# What to produce:
Print each line below verbatim, skipping every picture.

# Recorded information:
• • • • •
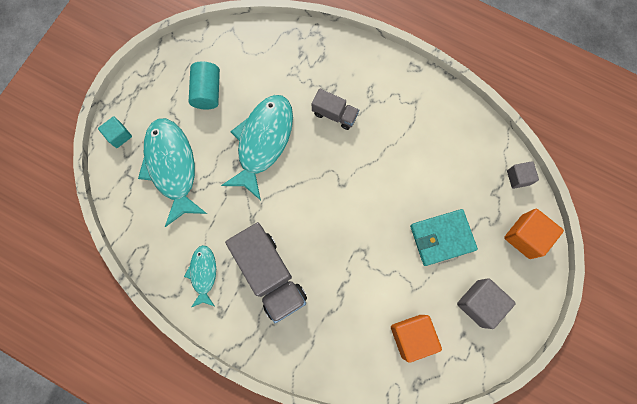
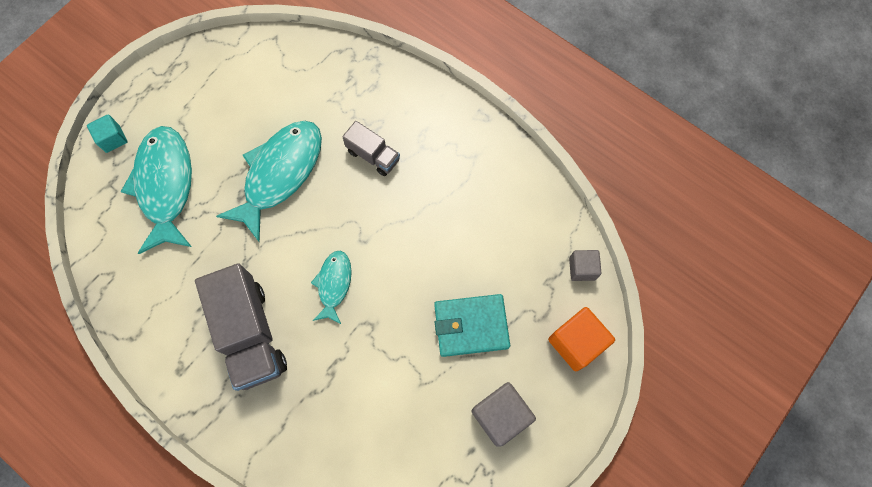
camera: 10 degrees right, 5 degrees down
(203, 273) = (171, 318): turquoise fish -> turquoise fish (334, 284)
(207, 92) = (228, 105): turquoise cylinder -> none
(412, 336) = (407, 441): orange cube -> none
• • • • •
# Reply to the task:
camera: 10 degrees right, 5 degrees down
(203, 273) = (171, 318): turquoise fish -> turquoise fish (334, 284)
(207, 92) = (228, 105): turquoise cylinder -> none
(412, 336) = (407, 441): orange cube -> none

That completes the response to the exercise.